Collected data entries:

>>>

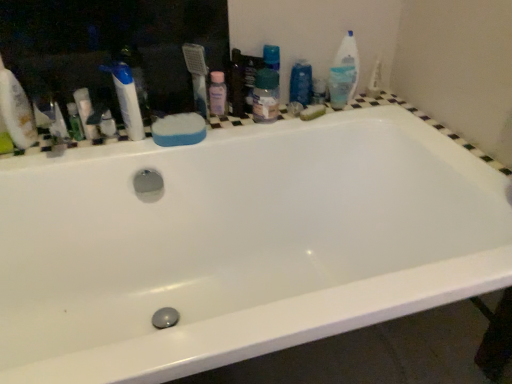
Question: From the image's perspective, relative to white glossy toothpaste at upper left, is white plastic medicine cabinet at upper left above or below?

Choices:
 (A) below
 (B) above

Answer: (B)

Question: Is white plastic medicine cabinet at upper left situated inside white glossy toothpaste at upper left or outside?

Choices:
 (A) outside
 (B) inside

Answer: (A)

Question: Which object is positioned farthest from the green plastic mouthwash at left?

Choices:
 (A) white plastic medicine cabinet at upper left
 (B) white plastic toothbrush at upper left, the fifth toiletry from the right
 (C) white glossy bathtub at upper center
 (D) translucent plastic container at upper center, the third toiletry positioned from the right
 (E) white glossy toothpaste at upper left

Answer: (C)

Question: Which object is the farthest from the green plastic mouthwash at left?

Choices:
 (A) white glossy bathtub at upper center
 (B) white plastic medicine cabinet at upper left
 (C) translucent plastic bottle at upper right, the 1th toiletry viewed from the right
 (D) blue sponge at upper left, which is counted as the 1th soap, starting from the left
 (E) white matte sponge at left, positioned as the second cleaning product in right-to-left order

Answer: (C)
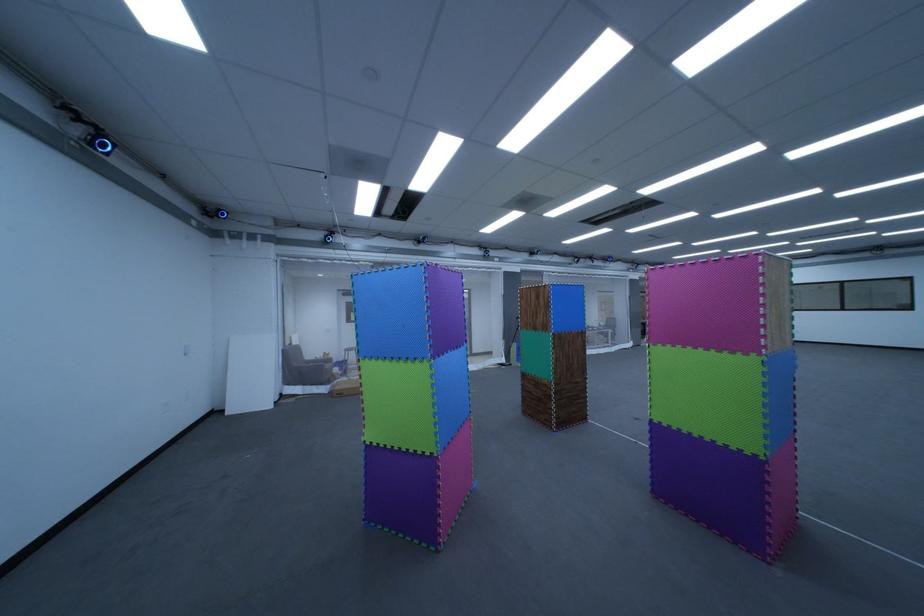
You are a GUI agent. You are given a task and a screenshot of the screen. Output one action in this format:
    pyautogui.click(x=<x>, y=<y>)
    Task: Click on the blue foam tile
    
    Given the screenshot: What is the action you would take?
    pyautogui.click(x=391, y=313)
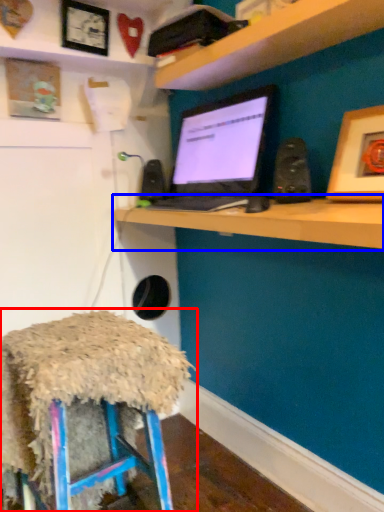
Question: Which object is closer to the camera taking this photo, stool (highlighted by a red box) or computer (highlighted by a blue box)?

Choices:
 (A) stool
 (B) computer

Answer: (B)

<<<

Please express the entry lines as a JSON list of strings, one string per line and blank lines left out. Begin at the line containing "Question: Is white" and stop after the line containing "Question: Which object is positioned".

Task solution:
[
  "Question: Is white plastic medicine cabinet at upper left situated inside white glossy toothpaste at upper left or outside?",
  "Choices:",
  " (A) outside",
  " (B) inside",
  "Answer: (A)",
  "Question: Which object is positioned farthest from the green plastic mouthwash at left?"
]